**What to produce:** Give the data below again exactly, and drop each picture from it.

(Exercise data begins)

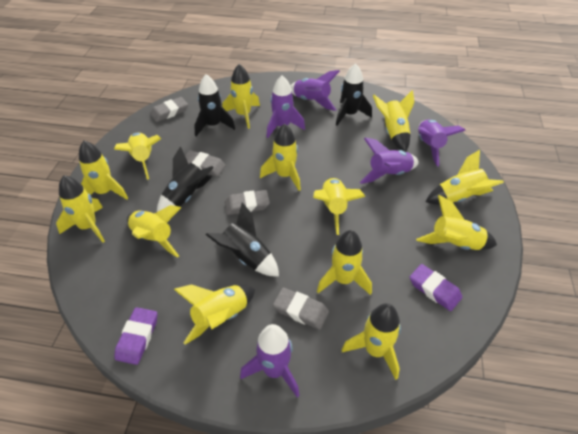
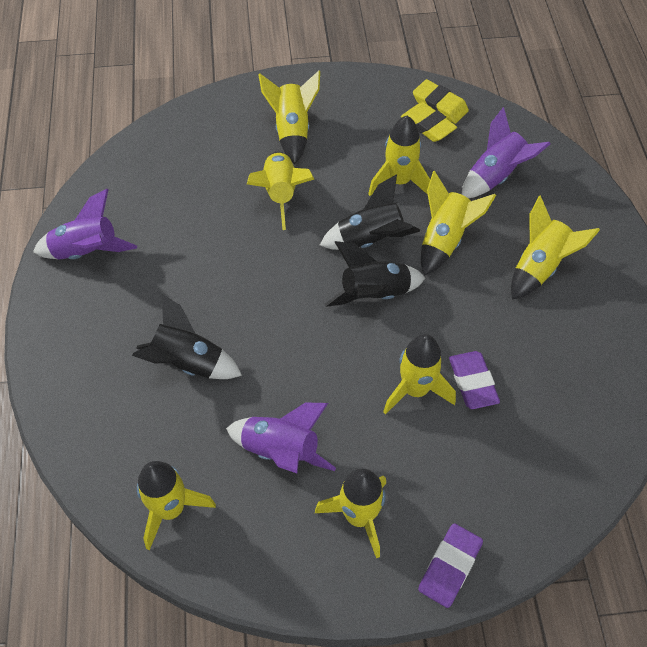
black rocket: 4 -> 3
grey eraser: 4 -> 0
purple rocket: 5 -> 3
yellow eraser: 0 -> 2
yellow rocket: 13 -> 8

(Exercise data ends)

**Task response:**
black rocket: 4 -> 3
grey eraser: 4 -> 0
purple rocket: 5 -> 3
yellow eraser: 0 -> 2
yellow rocket: 13 -> 8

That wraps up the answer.